> Exercise brief
Begin at the top of the following data. Copy each line exactly until you have copied the line containing "SW1: switch (AGND, U3/PB1) -> none".

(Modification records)
--------------------------------
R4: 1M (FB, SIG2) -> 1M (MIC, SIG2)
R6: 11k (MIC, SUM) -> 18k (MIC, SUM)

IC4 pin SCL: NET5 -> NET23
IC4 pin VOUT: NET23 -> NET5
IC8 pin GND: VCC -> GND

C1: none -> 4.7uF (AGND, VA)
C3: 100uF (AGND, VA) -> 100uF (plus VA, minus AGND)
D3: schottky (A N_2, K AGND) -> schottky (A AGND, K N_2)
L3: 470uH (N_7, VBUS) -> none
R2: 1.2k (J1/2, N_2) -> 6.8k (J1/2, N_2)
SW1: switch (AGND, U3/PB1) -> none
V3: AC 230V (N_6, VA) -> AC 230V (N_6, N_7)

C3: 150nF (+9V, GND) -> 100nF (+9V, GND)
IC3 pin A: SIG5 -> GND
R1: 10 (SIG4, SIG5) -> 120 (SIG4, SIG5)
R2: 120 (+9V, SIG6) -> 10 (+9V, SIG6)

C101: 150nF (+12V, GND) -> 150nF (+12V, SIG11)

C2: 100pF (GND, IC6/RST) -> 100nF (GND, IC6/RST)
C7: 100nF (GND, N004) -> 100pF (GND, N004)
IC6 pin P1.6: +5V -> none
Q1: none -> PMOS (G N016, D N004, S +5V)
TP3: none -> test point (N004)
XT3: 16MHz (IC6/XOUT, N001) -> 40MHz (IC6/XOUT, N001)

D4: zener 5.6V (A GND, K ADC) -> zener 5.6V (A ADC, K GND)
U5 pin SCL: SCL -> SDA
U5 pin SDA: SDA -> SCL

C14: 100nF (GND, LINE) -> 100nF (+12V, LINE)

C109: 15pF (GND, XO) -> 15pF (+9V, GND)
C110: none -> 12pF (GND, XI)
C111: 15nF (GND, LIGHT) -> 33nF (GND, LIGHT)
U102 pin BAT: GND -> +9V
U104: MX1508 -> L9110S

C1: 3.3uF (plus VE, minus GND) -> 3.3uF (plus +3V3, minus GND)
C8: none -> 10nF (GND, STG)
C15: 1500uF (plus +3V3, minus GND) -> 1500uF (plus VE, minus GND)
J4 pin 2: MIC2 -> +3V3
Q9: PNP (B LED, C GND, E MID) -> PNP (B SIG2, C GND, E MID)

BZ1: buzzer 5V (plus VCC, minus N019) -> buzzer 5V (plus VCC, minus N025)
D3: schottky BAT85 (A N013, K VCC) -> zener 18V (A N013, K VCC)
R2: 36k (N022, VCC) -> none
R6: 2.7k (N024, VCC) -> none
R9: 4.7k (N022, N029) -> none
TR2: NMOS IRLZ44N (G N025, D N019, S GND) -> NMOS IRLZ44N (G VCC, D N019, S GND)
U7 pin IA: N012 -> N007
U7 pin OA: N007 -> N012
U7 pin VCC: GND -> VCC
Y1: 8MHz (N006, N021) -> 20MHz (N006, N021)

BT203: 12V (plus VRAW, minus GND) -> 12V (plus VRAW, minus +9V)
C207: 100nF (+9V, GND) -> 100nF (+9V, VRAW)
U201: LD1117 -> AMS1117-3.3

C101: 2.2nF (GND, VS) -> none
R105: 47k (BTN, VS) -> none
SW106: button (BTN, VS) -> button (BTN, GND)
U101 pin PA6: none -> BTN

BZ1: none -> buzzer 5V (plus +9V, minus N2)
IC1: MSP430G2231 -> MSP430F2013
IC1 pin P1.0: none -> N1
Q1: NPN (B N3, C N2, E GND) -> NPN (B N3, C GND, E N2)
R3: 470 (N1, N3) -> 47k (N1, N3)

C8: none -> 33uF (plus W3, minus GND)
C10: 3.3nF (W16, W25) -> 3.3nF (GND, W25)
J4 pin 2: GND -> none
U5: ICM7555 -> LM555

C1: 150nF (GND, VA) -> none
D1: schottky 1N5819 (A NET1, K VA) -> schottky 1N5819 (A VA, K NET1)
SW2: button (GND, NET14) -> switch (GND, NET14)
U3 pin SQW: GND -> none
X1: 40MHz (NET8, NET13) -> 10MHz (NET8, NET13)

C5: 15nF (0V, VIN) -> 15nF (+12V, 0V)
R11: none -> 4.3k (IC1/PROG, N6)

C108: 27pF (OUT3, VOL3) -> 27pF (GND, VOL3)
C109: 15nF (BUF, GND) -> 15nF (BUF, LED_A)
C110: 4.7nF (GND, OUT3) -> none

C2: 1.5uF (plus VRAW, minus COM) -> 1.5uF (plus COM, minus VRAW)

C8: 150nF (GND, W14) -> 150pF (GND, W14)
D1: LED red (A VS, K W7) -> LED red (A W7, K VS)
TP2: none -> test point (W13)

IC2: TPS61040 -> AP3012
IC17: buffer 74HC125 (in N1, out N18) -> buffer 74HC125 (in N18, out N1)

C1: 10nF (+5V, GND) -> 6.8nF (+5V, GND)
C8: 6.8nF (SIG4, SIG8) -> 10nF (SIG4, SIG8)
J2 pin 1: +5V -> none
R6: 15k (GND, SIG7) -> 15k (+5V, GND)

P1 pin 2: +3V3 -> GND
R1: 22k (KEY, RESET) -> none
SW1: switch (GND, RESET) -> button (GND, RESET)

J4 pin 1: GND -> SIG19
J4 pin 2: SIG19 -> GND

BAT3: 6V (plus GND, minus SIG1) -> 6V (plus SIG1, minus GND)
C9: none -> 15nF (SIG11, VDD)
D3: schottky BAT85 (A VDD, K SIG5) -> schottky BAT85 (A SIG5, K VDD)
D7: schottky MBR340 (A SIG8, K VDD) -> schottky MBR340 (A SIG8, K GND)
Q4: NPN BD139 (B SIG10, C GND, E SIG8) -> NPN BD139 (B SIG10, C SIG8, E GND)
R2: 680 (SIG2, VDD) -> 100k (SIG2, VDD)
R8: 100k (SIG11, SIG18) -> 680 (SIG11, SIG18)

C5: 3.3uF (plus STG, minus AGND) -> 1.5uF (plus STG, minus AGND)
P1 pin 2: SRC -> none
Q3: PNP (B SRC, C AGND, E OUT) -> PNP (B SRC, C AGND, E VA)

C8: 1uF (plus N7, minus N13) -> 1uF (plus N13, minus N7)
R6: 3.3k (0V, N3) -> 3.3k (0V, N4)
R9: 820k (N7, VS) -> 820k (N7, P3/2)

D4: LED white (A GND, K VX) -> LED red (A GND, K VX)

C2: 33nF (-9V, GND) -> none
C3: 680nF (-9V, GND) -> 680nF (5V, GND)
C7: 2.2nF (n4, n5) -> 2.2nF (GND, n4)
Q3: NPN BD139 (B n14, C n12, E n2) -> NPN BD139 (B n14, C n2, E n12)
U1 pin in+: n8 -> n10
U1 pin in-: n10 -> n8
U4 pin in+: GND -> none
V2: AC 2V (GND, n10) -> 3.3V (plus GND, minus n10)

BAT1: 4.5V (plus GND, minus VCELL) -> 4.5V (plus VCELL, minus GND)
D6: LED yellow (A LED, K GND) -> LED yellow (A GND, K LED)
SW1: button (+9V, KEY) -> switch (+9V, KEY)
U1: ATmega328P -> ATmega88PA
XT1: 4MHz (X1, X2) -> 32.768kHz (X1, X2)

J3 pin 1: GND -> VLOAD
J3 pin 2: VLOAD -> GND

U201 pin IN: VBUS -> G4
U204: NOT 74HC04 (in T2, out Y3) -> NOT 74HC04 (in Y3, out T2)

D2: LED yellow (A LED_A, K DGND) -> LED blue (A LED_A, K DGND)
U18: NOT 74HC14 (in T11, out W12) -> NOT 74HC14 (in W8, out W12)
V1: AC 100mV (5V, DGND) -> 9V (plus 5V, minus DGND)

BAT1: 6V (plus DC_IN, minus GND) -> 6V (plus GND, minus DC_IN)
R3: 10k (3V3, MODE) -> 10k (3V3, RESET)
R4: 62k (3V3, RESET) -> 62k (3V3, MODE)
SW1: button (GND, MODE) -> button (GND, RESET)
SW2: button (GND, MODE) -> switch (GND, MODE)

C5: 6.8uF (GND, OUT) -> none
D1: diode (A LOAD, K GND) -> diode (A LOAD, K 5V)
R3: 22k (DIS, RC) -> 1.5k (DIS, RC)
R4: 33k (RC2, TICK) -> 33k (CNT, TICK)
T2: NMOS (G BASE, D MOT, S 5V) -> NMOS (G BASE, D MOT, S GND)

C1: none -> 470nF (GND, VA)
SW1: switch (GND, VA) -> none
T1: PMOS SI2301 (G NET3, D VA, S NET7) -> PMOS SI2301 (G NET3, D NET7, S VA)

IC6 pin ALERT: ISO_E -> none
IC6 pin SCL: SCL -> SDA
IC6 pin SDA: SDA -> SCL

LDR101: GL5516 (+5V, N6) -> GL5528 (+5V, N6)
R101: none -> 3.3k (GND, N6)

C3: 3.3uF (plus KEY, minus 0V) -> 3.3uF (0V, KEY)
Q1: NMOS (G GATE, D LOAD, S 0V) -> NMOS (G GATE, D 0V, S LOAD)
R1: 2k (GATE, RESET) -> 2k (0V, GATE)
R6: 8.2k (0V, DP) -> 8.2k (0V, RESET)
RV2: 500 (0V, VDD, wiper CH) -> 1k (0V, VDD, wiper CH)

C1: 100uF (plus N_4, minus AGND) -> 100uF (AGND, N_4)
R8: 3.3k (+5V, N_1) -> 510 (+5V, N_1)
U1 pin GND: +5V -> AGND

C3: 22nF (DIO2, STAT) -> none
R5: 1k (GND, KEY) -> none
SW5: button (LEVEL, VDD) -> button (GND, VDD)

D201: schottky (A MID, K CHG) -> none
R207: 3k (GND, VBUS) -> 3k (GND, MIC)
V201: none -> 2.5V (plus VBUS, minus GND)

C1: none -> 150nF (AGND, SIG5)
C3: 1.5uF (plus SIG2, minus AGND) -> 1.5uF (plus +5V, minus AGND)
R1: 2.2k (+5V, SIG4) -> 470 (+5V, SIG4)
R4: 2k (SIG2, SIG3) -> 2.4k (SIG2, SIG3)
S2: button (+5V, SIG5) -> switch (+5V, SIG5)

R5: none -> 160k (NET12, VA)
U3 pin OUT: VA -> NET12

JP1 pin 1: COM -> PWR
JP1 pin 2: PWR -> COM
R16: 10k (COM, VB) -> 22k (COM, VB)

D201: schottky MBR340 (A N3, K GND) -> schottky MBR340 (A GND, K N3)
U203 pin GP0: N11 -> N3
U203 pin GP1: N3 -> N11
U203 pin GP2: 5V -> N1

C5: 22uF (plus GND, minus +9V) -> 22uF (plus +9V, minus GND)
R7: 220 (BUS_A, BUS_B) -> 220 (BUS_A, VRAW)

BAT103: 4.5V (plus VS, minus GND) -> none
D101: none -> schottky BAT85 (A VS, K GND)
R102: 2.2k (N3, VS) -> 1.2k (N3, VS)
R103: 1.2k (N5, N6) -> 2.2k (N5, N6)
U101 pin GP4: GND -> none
--------------------------------
> Solved problem
R4: 1M (FB, SIG2) -> 1M (MIC, SIG2)
R6: 11k (MIC, SUM) -> 18k (MIC, SUM)

IC4 pin SCL: NET5 -> NET23
IC4 pin VOUT: NET23 -> NET5
IC8 pin GND: VCC -> GND

C1: none -> 4.7uF (AGND, VA)
C3: 100uF (AGND, VA) -> 100uF (plus VA, minus AGND)
D3: schottky (A N_2, K AGND) -> schottky (A AGND, K N_2)
L3: 470uH (N_7, VBUS) -> none
R2: 1.2k (J1/2, N_2) -> 6.8k (J1/2, N_2)
SW1: switch (AGND, U3/PB1) -> none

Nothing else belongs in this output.